======== Given entries ========
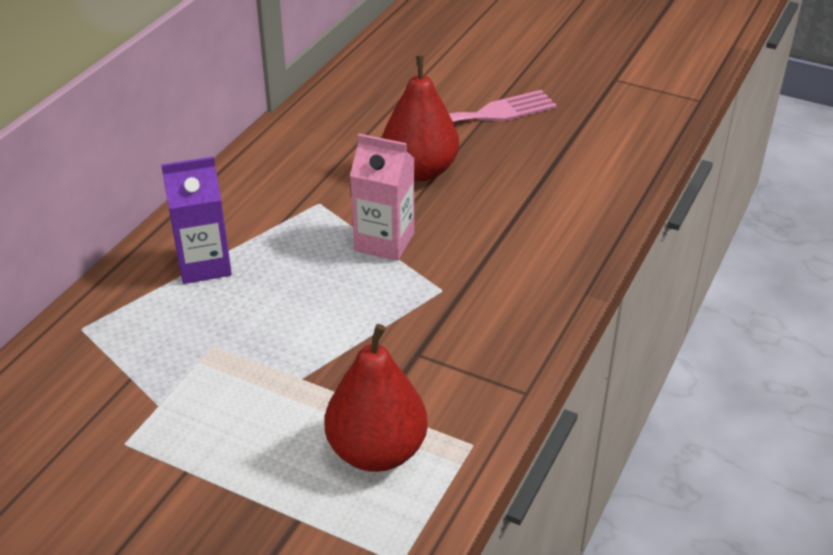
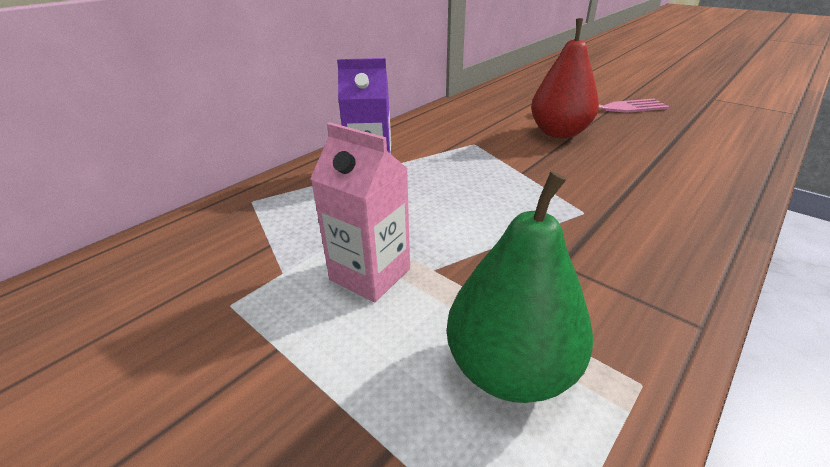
camera: 15 degrees right, 5 degrees down
(377, 451) = (510, 369): red pear -> green pear
(384, 242) = (527, 172): pink carton -> pink carton (370, 274)

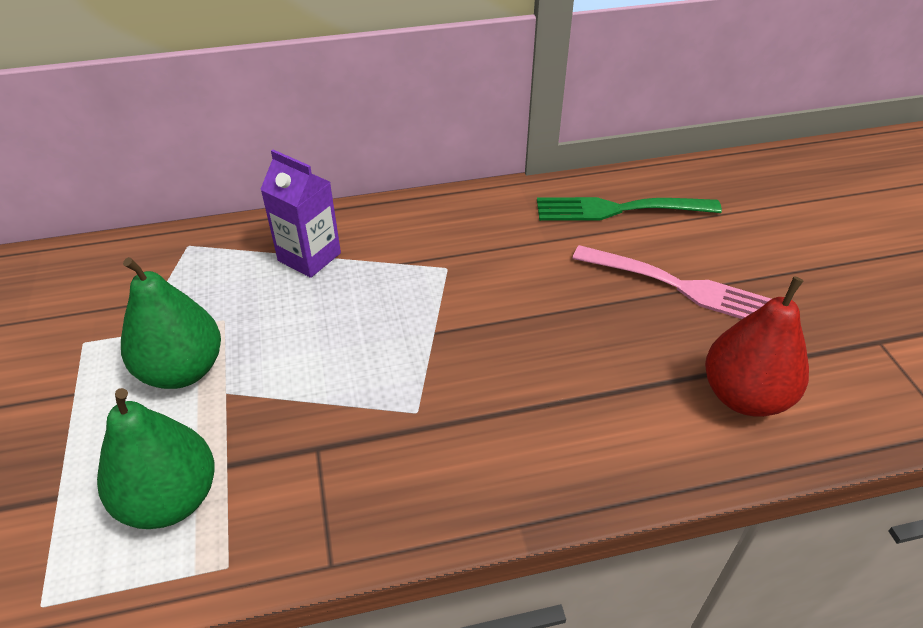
camera: 35 degrees right, 10 degrees up
(370, 274) = (182, 370): pink carton -> green pear
(522, 94) = (618, 209): none -> green fork
(559, 133) = (558, 298): red pear -> red pear (744, 396)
========
**Required work**
Write out only the lines from the one that contains "(384, 242) = (527, 172): pink" through the last line of the records above, both included, word for word and without the pictures.

**Result below**
(384, 242) = (527, 172): pink carton -> pink carton (370, 274)

camera: 35 degrees right, 10 degrees up
(370, 274) = (182, 370): pink carton -> green pear
(522, 94) = (618, 209): none -> green fork
(559, 133) = (558, 298): red pear -> red pear (744, 396)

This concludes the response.